Reproduce, from the lines below, exactly the stretch that begins at the line containing "LINE: TCRT5000 -> QRE1113" and ends at the line containing "LINE pin GND: GND -> none", both included.

- [Materials provided]
########
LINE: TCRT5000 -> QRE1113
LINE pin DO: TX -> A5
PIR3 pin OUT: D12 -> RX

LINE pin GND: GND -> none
########
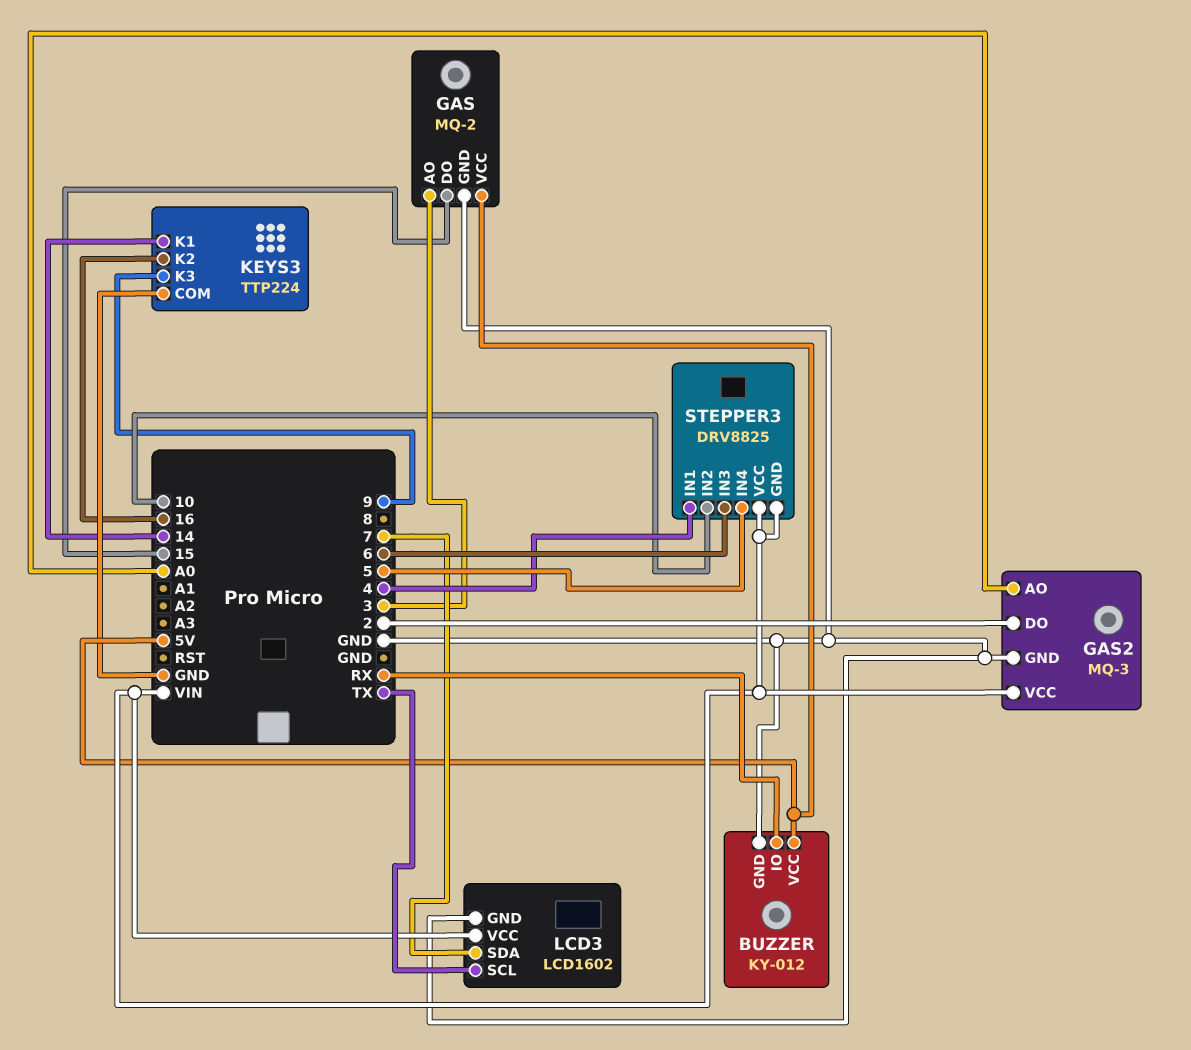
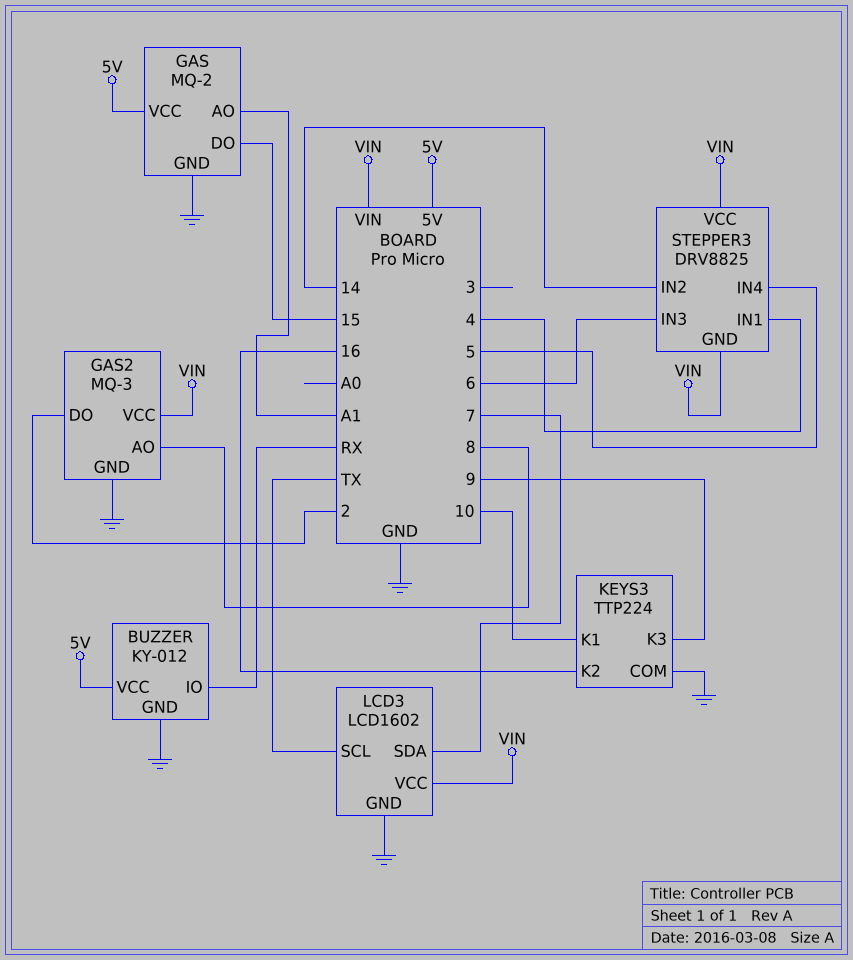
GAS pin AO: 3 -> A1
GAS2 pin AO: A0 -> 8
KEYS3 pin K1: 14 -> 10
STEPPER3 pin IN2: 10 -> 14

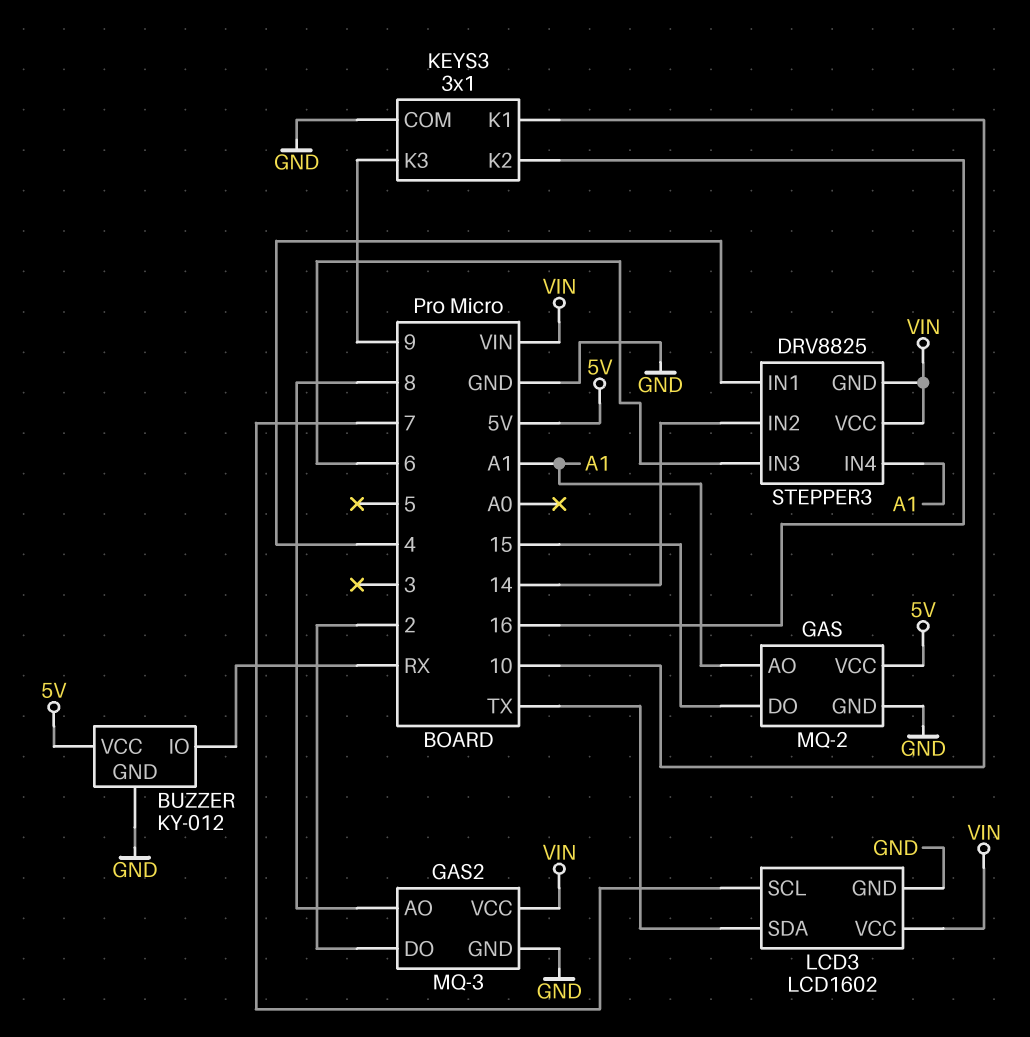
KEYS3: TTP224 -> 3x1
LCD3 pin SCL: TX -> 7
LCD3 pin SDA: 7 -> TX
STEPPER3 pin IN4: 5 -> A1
########
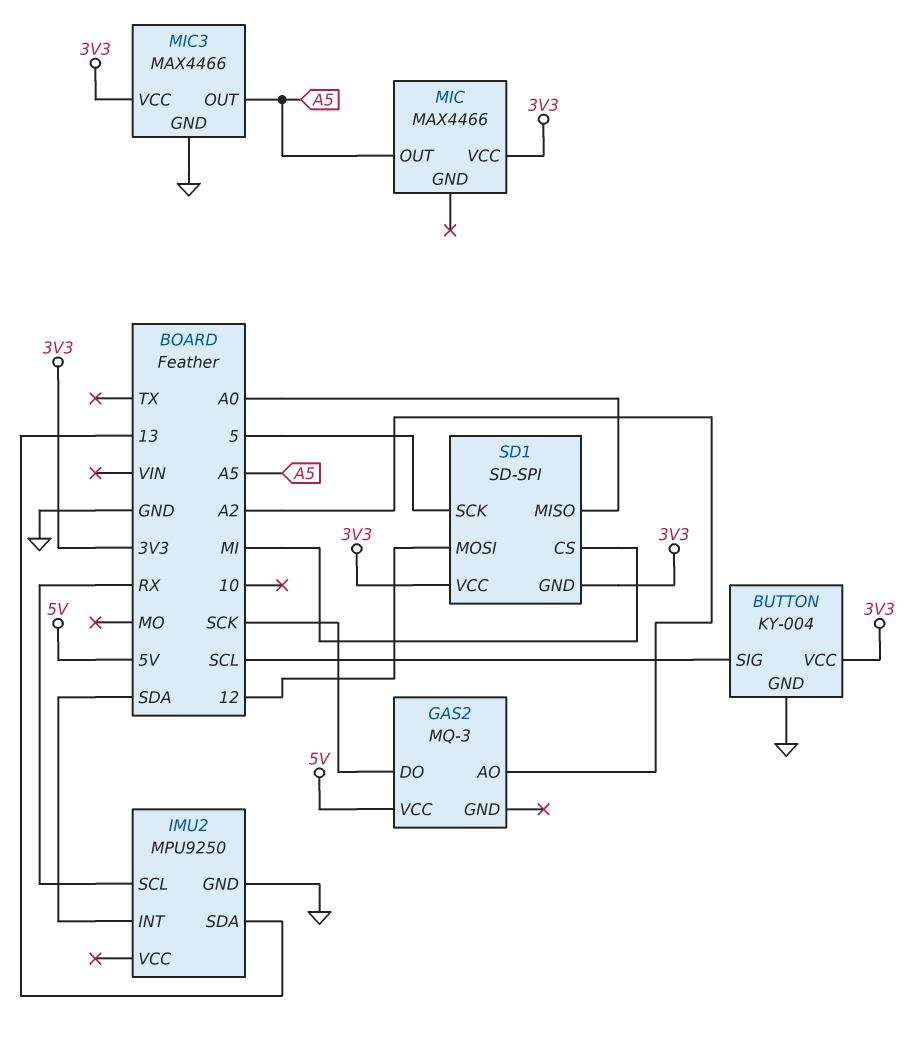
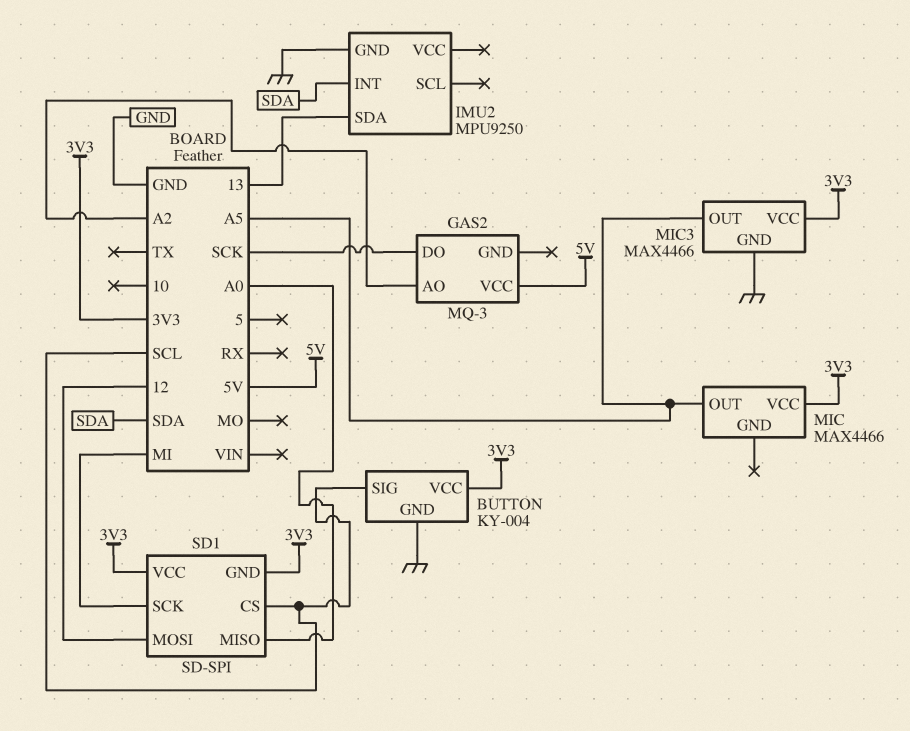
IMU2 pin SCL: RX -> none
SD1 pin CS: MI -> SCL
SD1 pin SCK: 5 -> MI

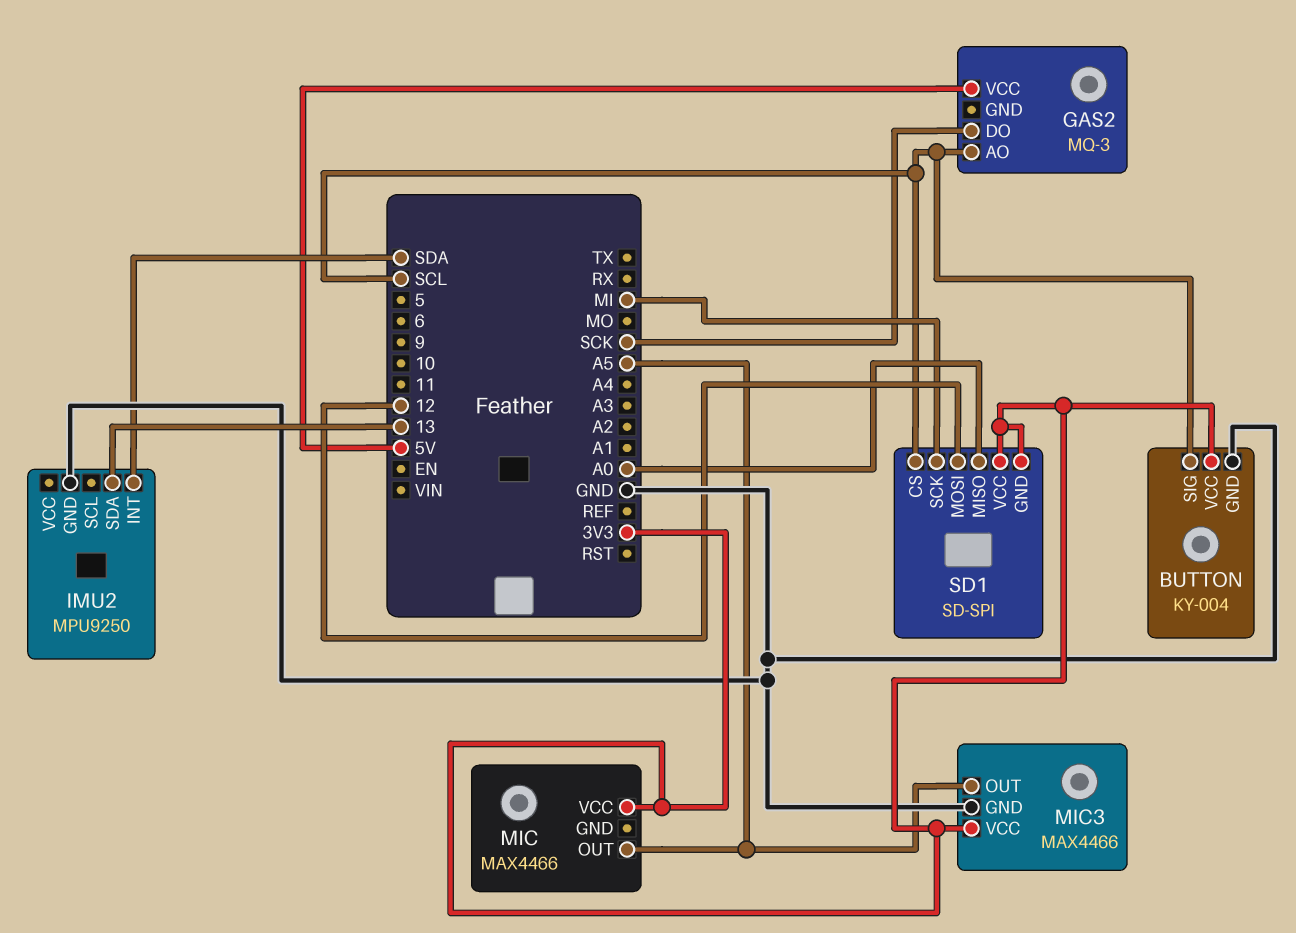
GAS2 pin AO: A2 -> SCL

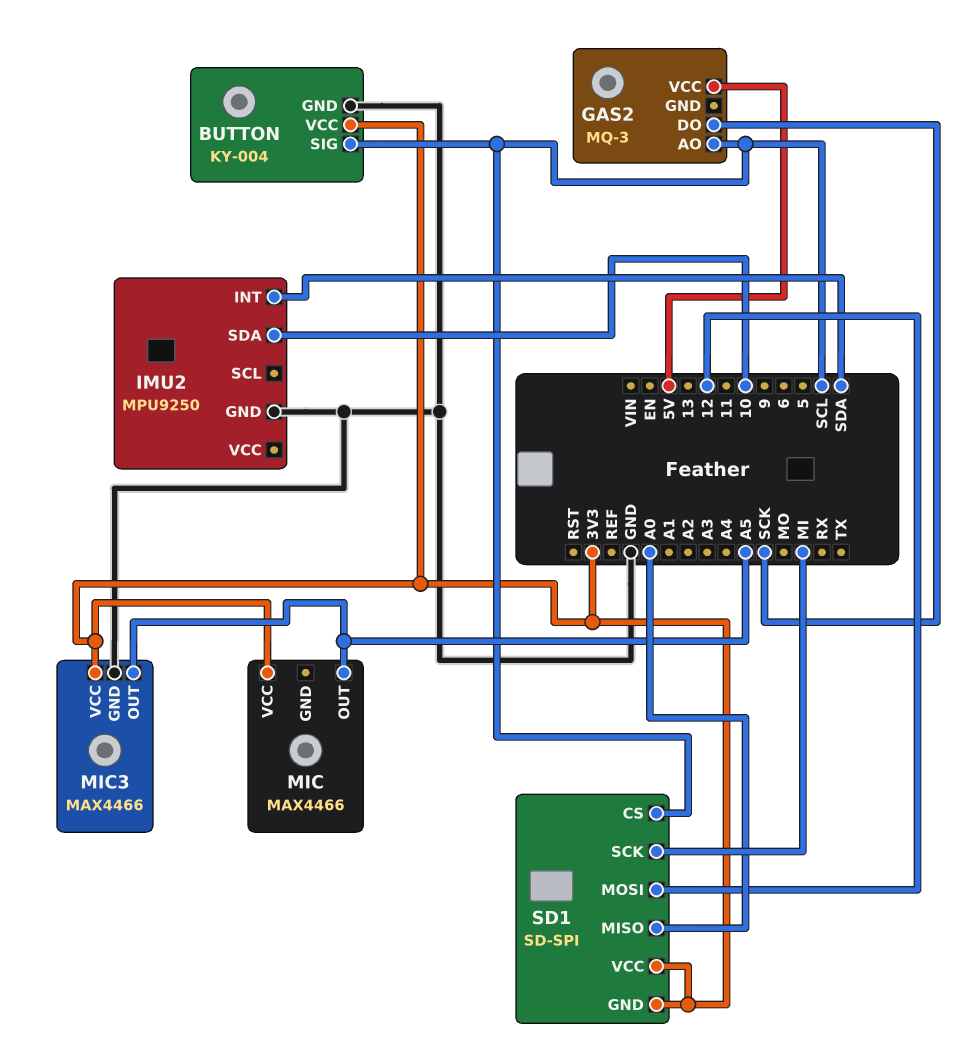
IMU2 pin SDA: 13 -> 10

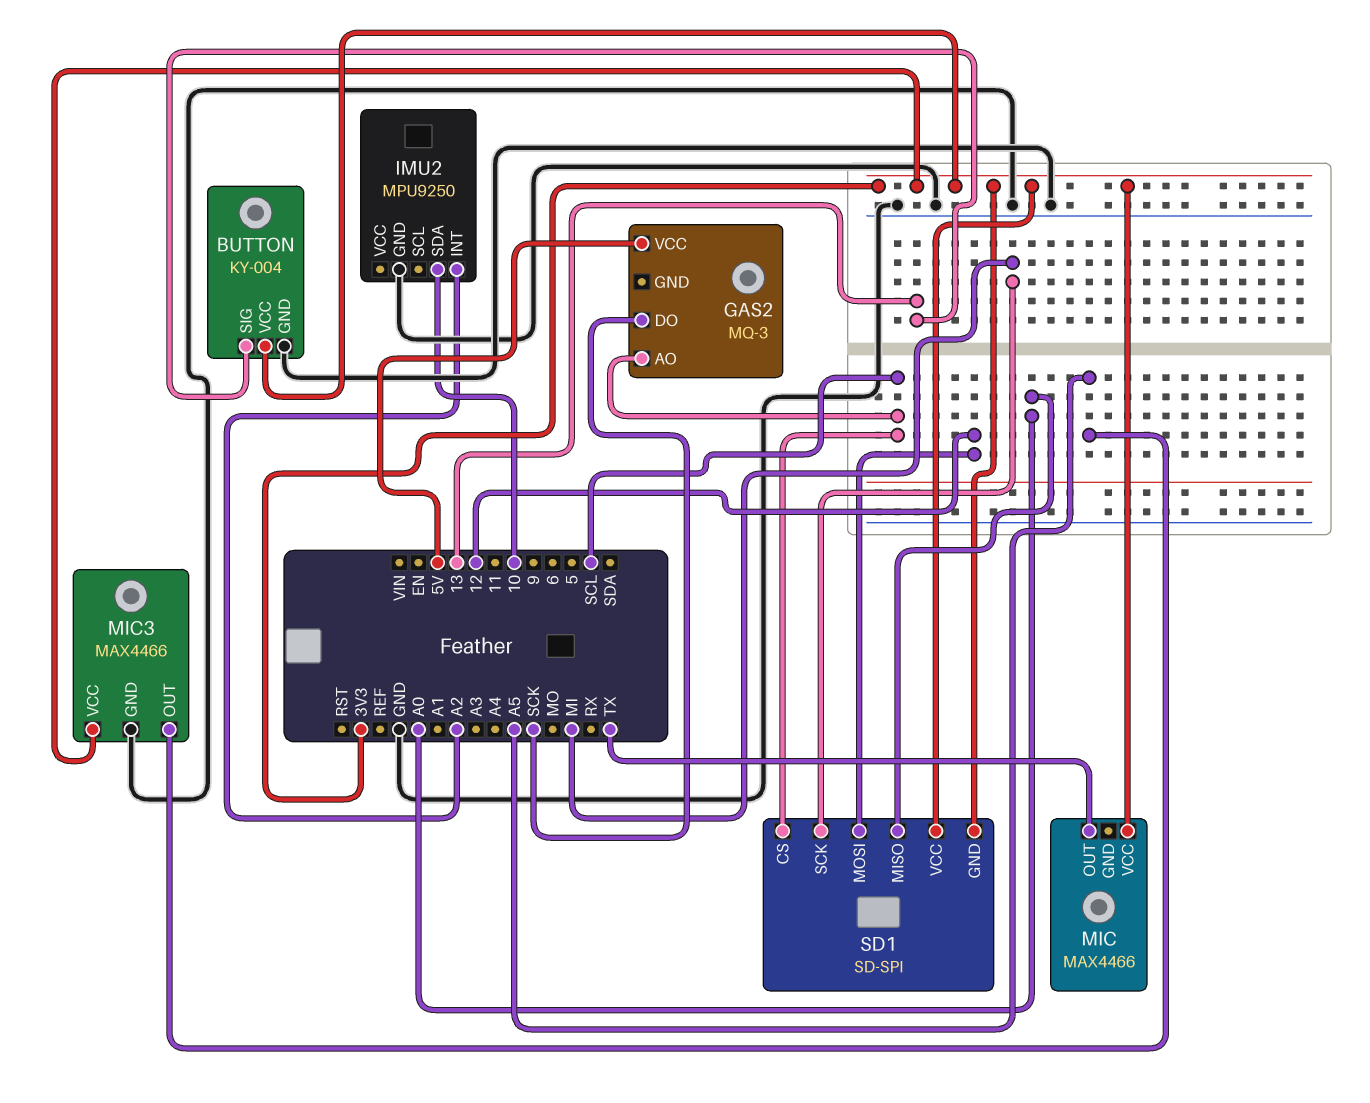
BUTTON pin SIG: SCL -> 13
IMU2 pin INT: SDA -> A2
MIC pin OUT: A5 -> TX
########
- [Your solution]
LINE: TCRT5000 -> QRE1113
LINE pin DO: TX -> A5
PIR3 pin OUT: D12 -> RX

LINE pin GND: GND -> none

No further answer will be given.